Version comparison data
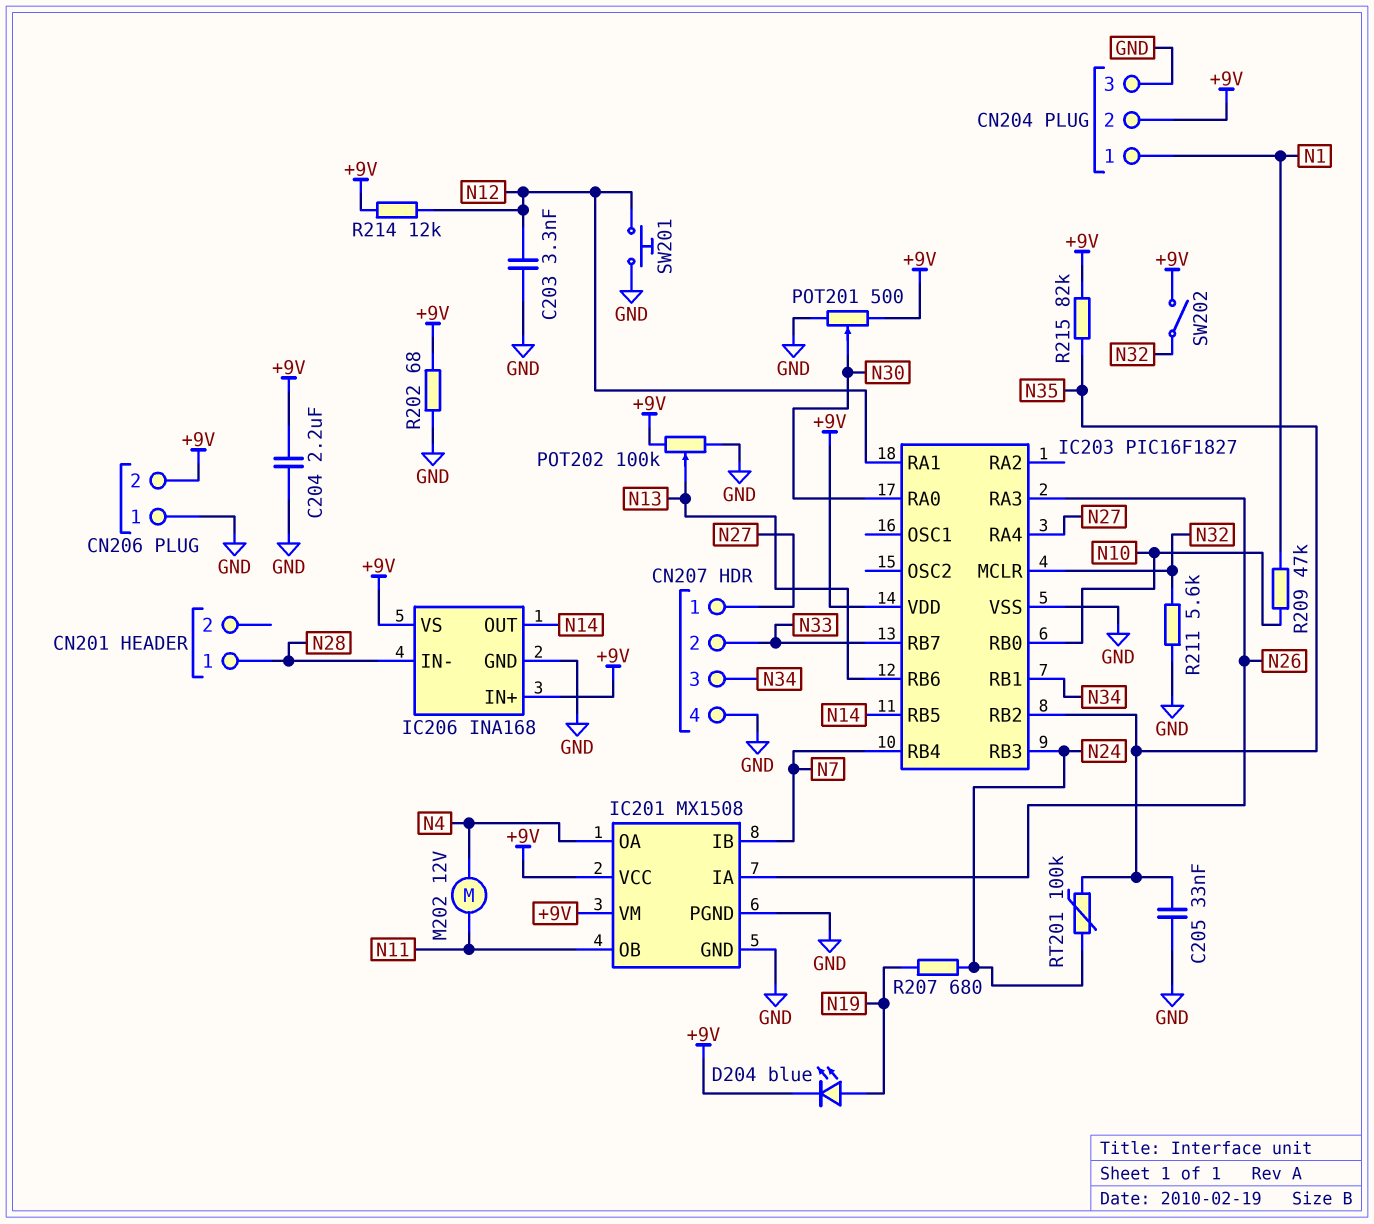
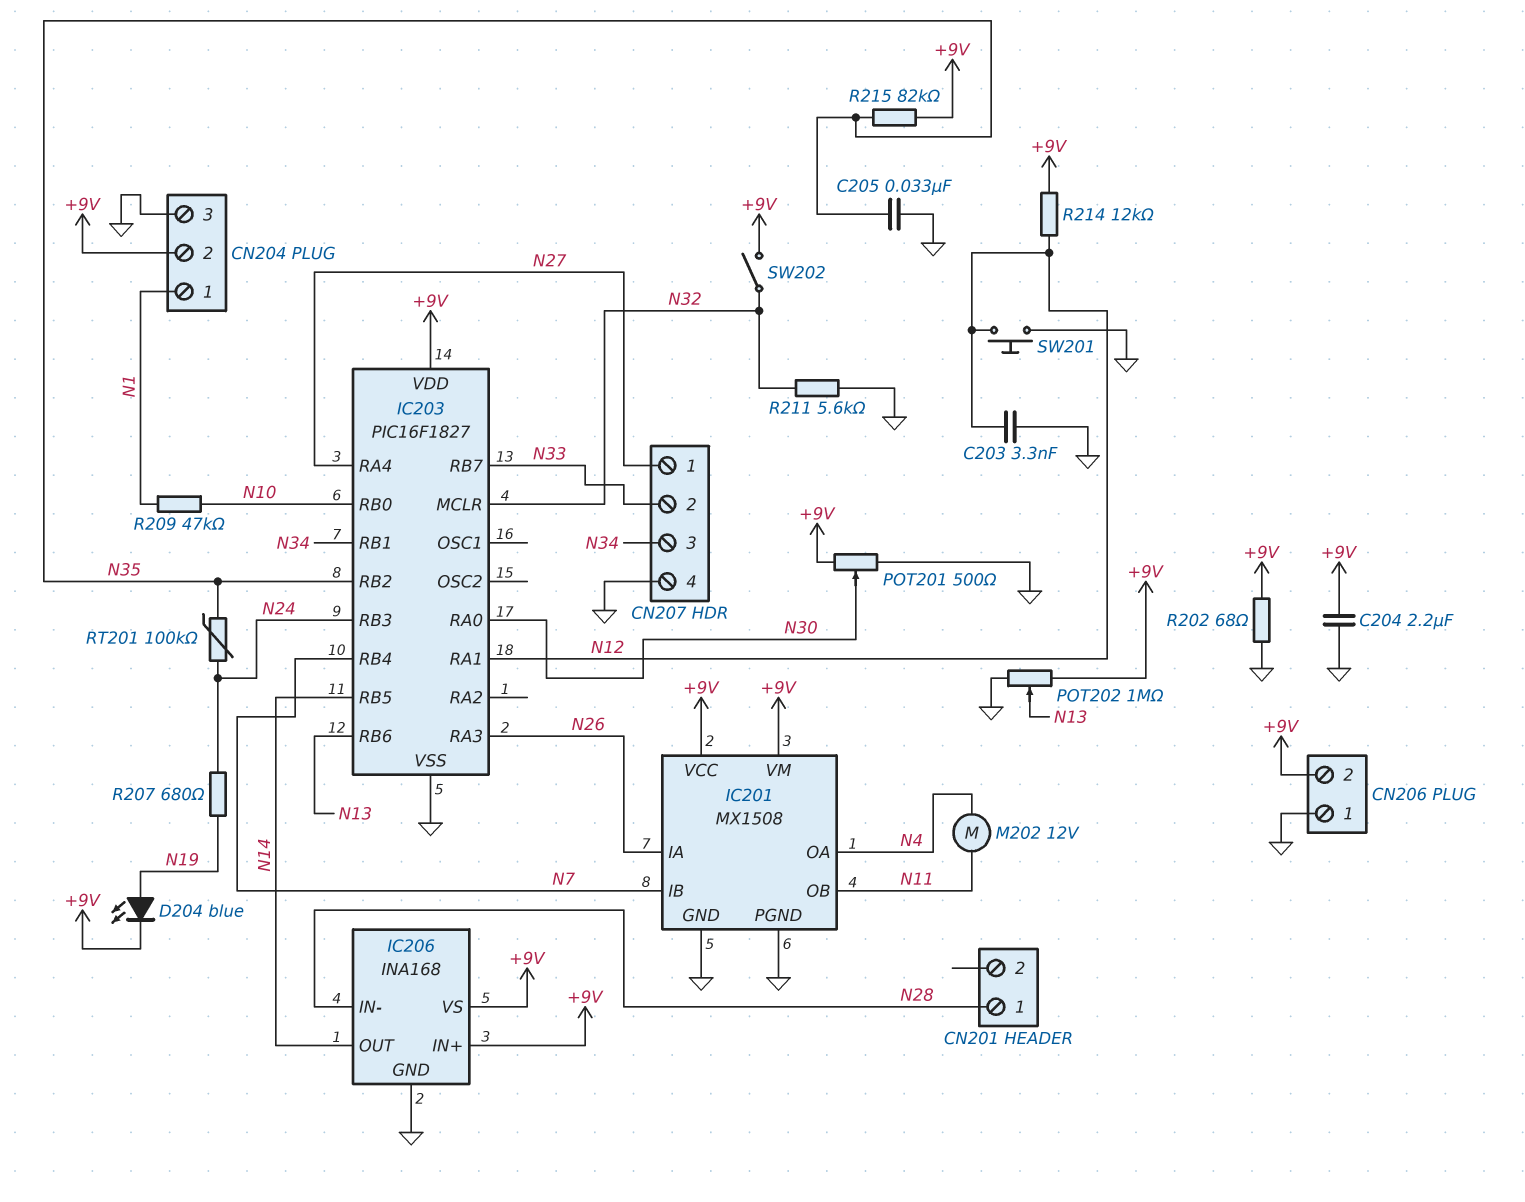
POT202: 100k (+9V, GND, wiper N13) -> 1M (+9V, GND, wiper N13)

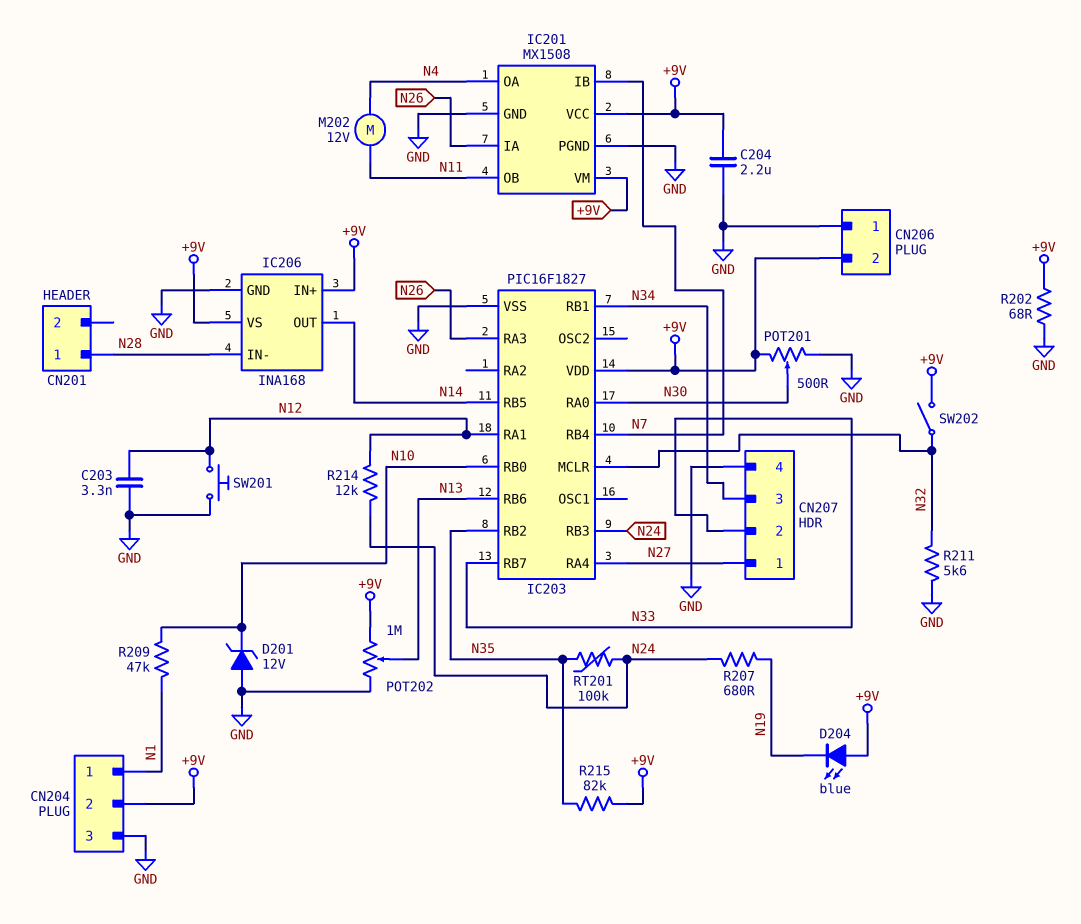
C205: 33nF (GND, N35) -> none
D201: none -> zener 12V (A GND, K N10)
D204: LED blue (A N19, K +9V) -> LED blue (A +9V, K N19)
R214: 12k (+9V, N12) -> 12k (N12, N24)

= Brief =
Every line of the data above is to be repeated exactly; the images are to be left out.

= Written response =
POT202: 100k (+9V, GND, wiper N13) -> 1M (+9V, GND, wiper N13)

C205: 33nF (GND, N35) -> none
D201: none -> zener 12V (A GND, K N10)
D204: LED blue (A N19, K +9V) -> LED blue (A +9V, K N19)
R214: 12k (+9V, N12) -> 12k (N12, N24)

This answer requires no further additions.